(Scene change data)
--------
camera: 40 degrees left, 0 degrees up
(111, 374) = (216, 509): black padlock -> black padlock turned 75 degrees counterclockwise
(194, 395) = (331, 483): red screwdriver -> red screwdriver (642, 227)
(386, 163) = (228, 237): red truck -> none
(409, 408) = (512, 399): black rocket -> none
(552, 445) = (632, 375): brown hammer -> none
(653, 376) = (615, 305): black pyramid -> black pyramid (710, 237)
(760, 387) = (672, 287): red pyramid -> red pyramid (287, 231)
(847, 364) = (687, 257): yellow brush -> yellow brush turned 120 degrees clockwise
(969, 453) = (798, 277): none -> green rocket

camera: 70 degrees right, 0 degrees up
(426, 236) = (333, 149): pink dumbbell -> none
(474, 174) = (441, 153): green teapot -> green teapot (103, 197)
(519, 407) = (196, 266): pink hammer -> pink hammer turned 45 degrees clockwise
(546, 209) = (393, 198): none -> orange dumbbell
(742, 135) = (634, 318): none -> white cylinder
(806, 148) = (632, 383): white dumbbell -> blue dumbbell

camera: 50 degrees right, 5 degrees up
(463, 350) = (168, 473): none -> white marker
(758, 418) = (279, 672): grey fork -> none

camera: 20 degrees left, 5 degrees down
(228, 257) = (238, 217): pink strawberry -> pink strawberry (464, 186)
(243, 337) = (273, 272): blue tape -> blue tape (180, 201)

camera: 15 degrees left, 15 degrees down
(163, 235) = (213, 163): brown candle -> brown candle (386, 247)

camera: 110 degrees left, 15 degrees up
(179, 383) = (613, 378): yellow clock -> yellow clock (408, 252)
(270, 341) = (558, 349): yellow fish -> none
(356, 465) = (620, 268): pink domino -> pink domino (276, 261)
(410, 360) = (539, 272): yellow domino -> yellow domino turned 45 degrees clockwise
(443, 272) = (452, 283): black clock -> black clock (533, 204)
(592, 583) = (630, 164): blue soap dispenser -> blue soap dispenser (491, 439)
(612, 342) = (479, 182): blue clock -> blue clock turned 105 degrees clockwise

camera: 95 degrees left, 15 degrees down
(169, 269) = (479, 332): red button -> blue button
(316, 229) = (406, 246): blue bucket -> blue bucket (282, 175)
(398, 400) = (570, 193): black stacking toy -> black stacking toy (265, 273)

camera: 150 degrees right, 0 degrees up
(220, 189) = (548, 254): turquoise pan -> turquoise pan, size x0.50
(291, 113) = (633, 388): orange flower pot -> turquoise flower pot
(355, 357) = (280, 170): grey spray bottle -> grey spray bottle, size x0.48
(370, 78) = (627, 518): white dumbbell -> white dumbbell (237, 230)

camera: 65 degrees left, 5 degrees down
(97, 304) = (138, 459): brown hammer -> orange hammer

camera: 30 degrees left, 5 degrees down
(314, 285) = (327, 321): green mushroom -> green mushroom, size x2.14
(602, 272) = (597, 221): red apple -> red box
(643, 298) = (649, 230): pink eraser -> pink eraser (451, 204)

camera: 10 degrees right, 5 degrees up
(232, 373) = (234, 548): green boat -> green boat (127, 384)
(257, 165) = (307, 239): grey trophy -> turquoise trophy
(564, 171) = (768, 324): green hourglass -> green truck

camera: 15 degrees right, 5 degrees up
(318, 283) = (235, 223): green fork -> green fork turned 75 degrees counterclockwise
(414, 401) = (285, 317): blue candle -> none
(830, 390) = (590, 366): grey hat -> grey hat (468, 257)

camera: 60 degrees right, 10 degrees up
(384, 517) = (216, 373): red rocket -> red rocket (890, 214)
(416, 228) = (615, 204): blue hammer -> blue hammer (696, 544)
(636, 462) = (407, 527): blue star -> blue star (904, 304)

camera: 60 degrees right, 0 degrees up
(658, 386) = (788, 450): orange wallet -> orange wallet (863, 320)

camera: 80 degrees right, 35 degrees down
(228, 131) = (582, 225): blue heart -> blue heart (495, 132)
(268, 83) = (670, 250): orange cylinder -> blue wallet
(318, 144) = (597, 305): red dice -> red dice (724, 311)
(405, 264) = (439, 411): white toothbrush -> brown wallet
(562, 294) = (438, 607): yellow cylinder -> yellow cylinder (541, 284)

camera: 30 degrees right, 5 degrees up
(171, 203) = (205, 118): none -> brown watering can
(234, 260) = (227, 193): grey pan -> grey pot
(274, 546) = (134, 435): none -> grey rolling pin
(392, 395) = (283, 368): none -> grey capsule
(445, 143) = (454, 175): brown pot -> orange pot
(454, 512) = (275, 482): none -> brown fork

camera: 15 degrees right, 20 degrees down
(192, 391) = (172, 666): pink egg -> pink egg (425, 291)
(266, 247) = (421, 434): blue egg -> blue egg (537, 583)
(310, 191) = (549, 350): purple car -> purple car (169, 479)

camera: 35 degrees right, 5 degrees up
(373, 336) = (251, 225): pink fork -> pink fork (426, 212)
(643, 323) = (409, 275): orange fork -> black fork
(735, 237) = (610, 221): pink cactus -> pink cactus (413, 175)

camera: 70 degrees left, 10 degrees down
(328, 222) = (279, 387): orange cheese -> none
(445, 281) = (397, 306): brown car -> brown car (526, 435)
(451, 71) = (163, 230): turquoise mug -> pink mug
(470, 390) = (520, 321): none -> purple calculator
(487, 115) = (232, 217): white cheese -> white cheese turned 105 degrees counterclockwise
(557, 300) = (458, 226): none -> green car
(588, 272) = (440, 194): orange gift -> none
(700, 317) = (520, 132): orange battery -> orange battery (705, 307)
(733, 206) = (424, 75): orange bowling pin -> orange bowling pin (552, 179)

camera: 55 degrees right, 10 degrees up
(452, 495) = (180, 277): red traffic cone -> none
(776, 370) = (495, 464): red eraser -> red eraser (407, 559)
--------
• [WHAT YOU ARE ASKED TO DO] Only lines with the word "hammer" go in the answer. Take them all from the entries above.

• [SOLUTION FOR THIS PROBLEM]
(552, 445) = (632, 375): brown hammer -> none
(519, 407) = (196, 266): pink hammer -> pink hammer turned 45 degrees clockwise
(97, 304) = (138, 459): brown hammer -> orange hammer
(416, 228) = (615, 204): blue hammer -> blue hammer (696, 544)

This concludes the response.